_WHAT NEEDS TO BE DONE:_
In the copy you make, keep each entry exactly as it is and leave out all images.

---+---

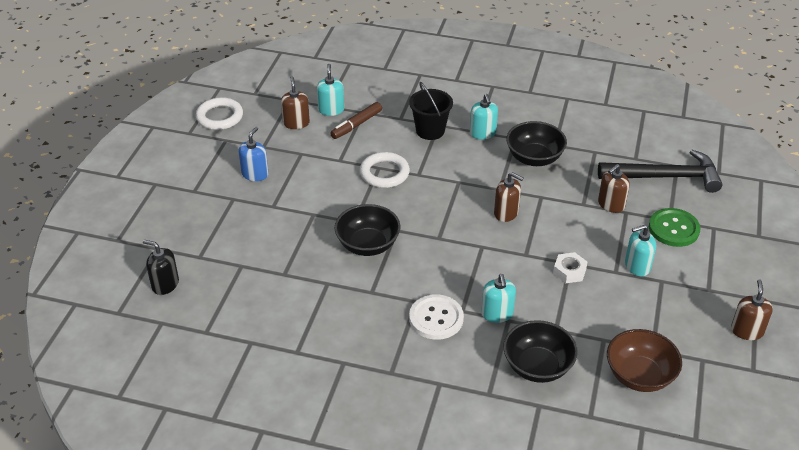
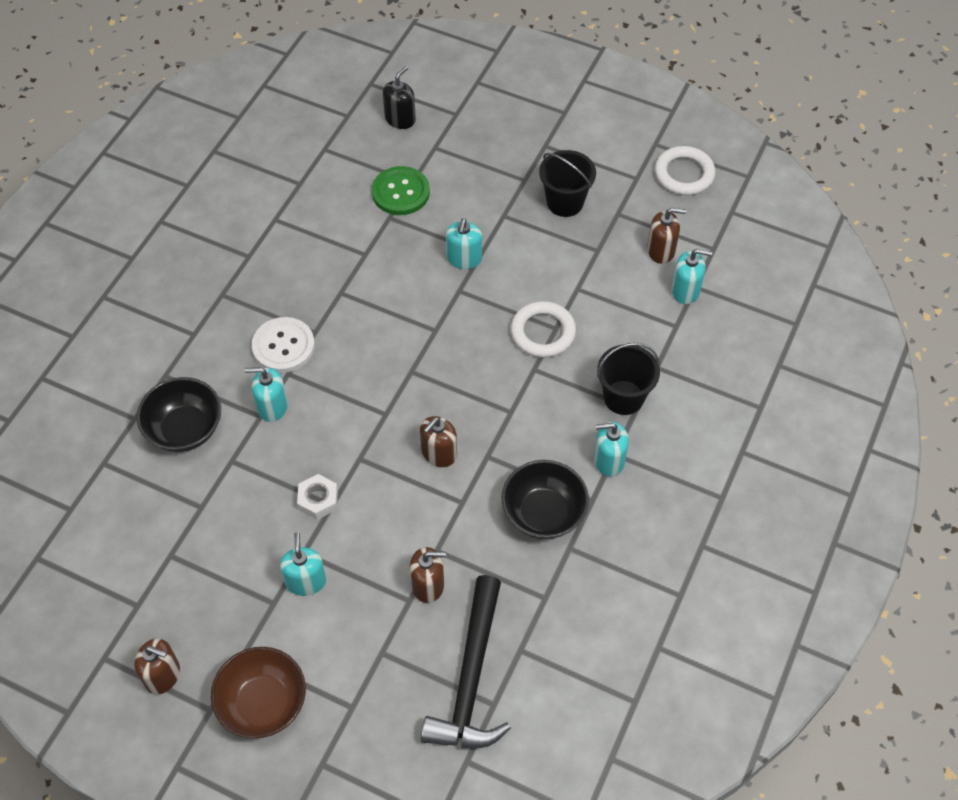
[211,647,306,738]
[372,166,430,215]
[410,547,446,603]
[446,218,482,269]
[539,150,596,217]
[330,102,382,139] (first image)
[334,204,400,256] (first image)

---+---

_EXPECTED OUTPUT:_
[211,647,306,738]
[372,166,430,215]
[410,547,446,603]
[446,218,482,269]
[539,150,596,217]
[330,102,382,139] (first image)
[334,204,400,256] (first image)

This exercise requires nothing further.